Input records Start Marker

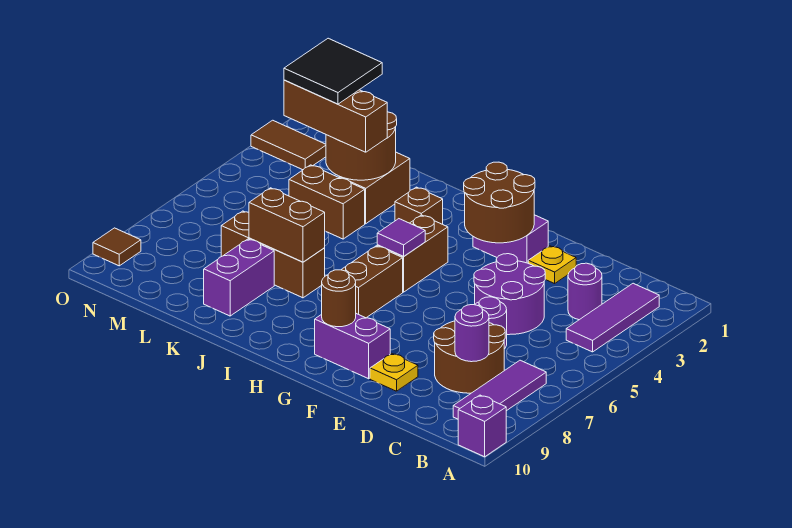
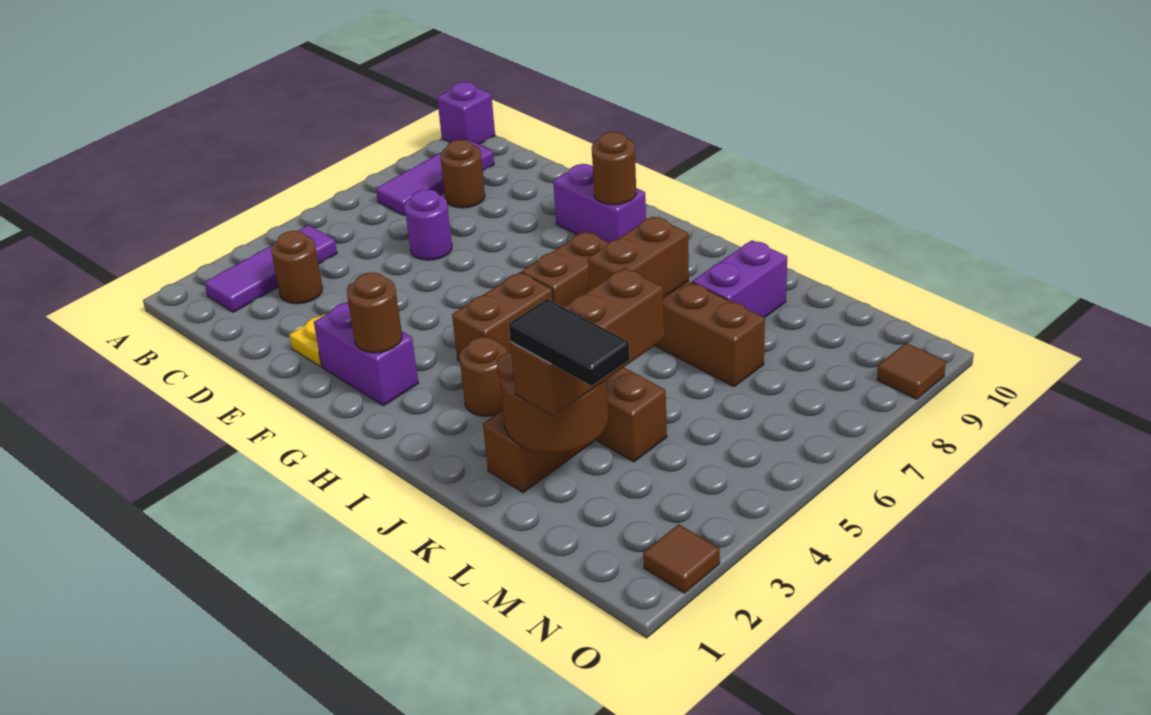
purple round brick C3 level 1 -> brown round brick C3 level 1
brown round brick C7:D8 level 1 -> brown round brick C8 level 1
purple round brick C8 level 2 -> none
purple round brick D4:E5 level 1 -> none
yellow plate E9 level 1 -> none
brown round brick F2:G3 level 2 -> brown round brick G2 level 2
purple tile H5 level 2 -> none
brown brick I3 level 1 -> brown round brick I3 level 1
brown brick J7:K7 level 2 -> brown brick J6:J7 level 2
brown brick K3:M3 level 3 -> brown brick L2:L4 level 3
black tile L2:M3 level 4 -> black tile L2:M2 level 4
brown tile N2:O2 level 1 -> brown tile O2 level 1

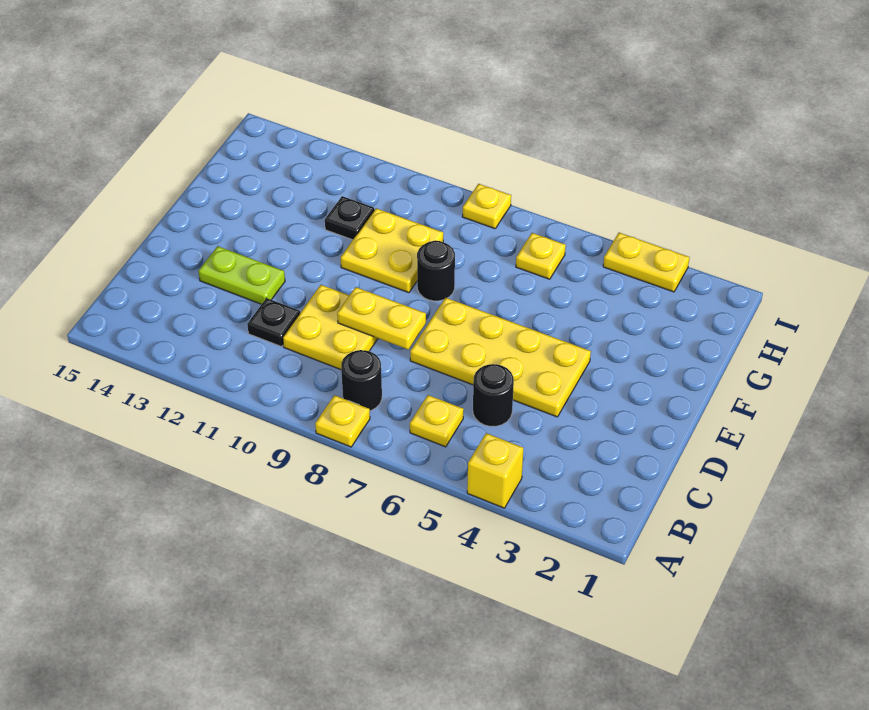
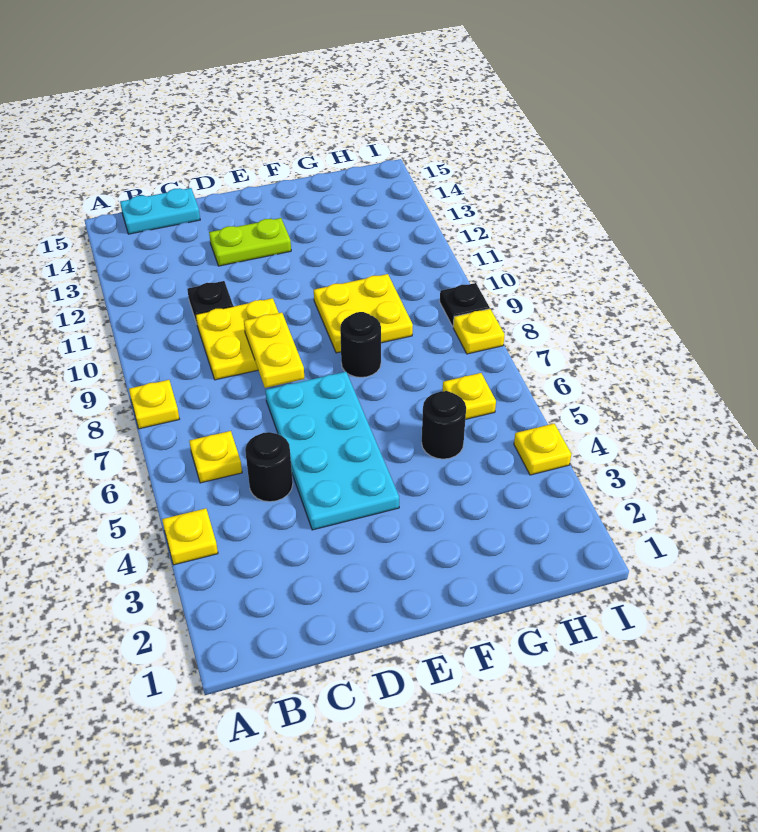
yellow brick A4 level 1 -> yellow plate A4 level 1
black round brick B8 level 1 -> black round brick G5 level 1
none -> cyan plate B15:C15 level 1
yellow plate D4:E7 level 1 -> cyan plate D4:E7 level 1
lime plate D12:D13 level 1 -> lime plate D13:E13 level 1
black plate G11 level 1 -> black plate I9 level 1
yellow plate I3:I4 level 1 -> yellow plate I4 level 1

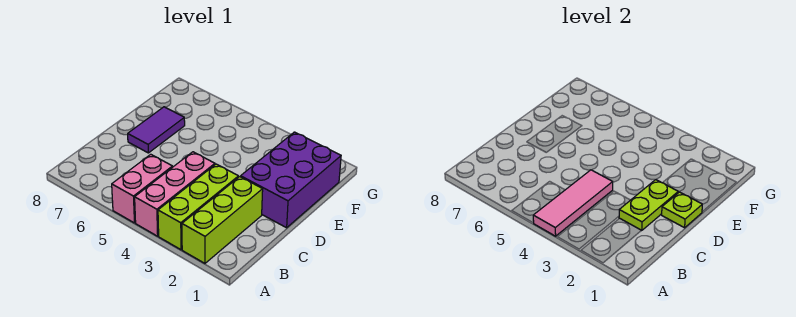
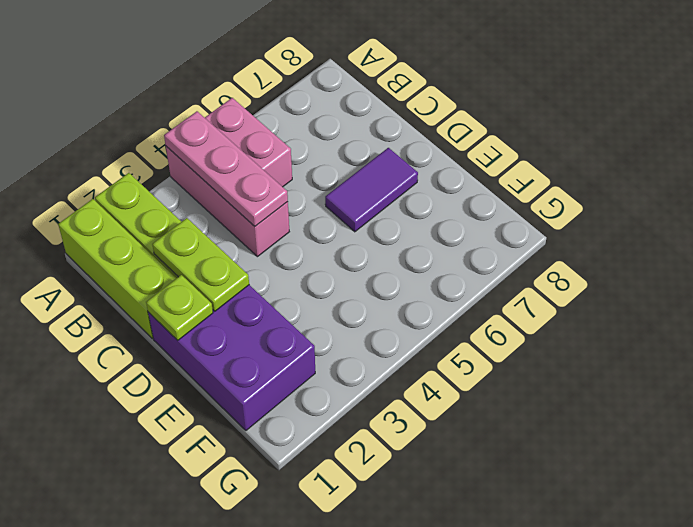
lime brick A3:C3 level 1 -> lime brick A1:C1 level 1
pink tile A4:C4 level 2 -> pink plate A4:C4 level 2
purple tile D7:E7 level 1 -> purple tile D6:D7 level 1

Input records End Marker

For the records above, state the count of lines where "tile" appears, without any other text.

Answer space. 5